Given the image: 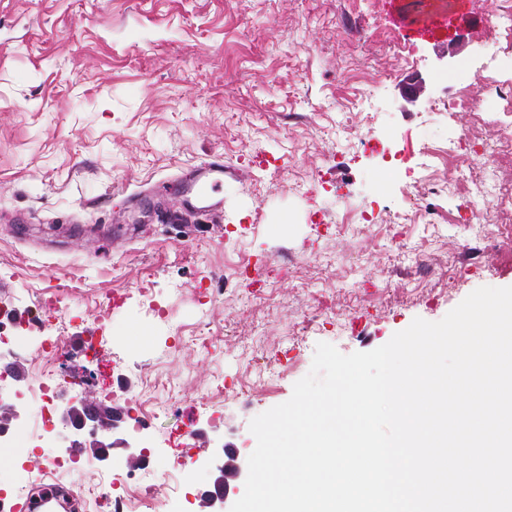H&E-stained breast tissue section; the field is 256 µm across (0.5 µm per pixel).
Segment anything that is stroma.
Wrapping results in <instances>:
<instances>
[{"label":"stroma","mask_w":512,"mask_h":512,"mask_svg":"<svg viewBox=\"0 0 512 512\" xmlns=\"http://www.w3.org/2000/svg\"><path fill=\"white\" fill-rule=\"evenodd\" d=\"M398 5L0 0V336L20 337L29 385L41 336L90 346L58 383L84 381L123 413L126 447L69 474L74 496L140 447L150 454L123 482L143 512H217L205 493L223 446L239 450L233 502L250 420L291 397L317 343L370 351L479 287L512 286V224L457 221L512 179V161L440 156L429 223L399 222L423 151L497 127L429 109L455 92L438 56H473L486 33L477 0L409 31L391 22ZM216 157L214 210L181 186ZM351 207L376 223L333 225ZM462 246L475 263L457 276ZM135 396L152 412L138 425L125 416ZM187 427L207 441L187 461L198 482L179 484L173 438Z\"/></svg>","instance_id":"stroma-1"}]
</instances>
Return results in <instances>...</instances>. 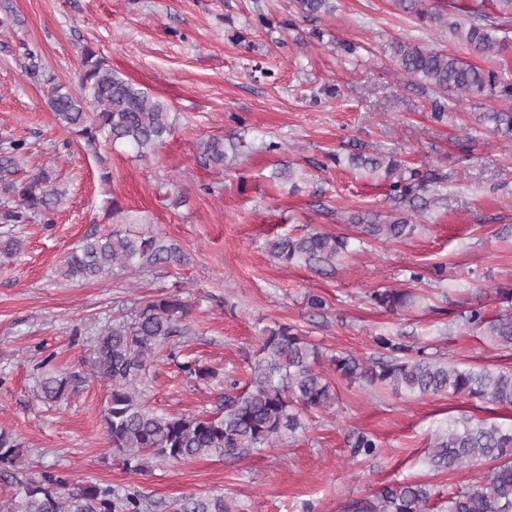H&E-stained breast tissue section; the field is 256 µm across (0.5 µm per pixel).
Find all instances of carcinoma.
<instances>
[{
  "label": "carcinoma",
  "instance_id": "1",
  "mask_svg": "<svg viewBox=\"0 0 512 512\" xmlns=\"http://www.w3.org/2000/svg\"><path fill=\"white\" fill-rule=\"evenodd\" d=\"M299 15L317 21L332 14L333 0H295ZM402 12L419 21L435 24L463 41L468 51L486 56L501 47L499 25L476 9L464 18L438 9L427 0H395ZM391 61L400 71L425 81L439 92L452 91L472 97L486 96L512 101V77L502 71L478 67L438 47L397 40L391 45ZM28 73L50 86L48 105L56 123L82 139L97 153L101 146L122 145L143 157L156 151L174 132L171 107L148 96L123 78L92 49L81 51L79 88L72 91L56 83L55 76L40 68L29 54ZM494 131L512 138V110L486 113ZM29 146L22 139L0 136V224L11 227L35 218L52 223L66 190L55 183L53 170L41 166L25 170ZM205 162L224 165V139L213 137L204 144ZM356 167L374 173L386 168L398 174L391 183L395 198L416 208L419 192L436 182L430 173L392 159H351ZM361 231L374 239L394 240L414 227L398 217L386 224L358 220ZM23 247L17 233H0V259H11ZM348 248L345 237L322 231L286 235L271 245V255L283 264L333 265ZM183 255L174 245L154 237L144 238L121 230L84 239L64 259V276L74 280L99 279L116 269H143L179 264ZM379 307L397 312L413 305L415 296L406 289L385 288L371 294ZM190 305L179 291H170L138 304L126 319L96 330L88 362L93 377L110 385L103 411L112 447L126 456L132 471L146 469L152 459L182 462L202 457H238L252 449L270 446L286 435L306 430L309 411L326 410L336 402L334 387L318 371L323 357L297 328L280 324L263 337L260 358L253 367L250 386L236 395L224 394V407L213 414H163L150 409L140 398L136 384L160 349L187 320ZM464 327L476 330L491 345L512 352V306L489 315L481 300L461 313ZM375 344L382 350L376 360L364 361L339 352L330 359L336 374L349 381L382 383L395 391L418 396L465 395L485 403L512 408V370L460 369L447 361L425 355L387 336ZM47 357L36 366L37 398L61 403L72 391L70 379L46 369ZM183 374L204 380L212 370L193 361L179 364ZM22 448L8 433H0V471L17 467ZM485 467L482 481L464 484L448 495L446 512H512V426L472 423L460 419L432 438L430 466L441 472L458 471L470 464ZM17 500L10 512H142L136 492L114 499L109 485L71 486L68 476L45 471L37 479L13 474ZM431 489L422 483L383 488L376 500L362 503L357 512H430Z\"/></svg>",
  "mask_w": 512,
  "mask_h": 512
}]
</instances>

§ **Your goal**
Beginning at the line that holds "Find all instances of carcinoma.", write out word for word each line through the end of the records.

§ **Answer**
Find all instances of carcinoma.
<instances>
[{
  "label": "carcinoma",
  "instance_id": "1",
  "mask_svg": "<svg viewBox=\"0 0 512 512\" xmlns=\"http://www.w3.org/2000/svg\"><path fill=\"white\" fill-rule=\"evenodd\" d=\"M299 15L317 21L332 14L333 0H295ZM402 12L419 21L435 24L463 41L468 51L486 56L501 47L499 25L476 9L464 18L438 9L427 0H395ZM391 61L400 71L425 81L439 92L452 91L472 97L486 96L512 101V77L502 71L478 67L438 47L397 40L391 45ZM28 73L50 86L48 105L56 123L82 139L97 153L101 146L122 145L143 157L156 151L174 132L171 107L148 96L123 78L92 49L81 51L79 88L72 91L56 83L55 76L40 68L29 54ZM494 131L512 138V110L486 113ZM29 146L22 139L0 136V224L11 227L35 218L52 223L66 190L55 183L53 170L41 166L25 170ZM205 162L224 165V139L213 137L204 144ZM356 167L374 173L386 168L398 174L391 183L395 198L416 208L419 192L436 182L430 173L392 159H351ZM361 231L374 239L394 240L414 227L398 217L386 224L358 220ZM23 247L17 233H0V259H11ZM348 248L345 237L322 231L286 235L271 245V255L283 264L333 265ZM183 255L174 245L154 237L144 238L121 230L84 239L64 259V276L74 280L99 279L116 269H143L179 264ZM379 307L397 312L413 305L415 296L406 289L385 288L371 294ZM190 305L179 291H170L138 304L126 319L96 330L88 362L93 377L110 385L103 411L112 447L126 456L132 471L146 469L152 459L182 462L202 457H238L252 449L270 446L286 435L306 430L309 411L326 410L336 402L334 387L318 371L323 357L297 328L280 324L263 337L260 358L253 367L250 386L236 395L224 394V407L213 414H163L150 409L140 398L136 384L160 349L187 320ZM464 327L476 330L491 345L512 352V306L489 315L481 300L461 313ZM375 344L382 350L376 360L364 361L339 352L330 359L336 374L349 381L382 383L395 391L418 396L465 395L485 403L512 408V370L460 369L447 361L425 355L387 336ZM47 357L36 366L37 398L61 403L72 391L70 379L46 369ZM183 374L204 380L212 370L193 361L179 364ZM22 448L8 433H0V471L17 467ZM485 467L482 481L464 484L448 495L446 512H512V426L472 423L460 419L432 438L430 466L441 472L458 471L470 464ZM17 500L10 512H142L136 492L114 499L109 485L71 486L68 476L45 471L37 479L13 474ZM431 489L422 483L383 488L376 500L362 503L357 512H430Z\"/></svg>",
  "mask_w": 512,
  "mask_h": 512
}]
</instances>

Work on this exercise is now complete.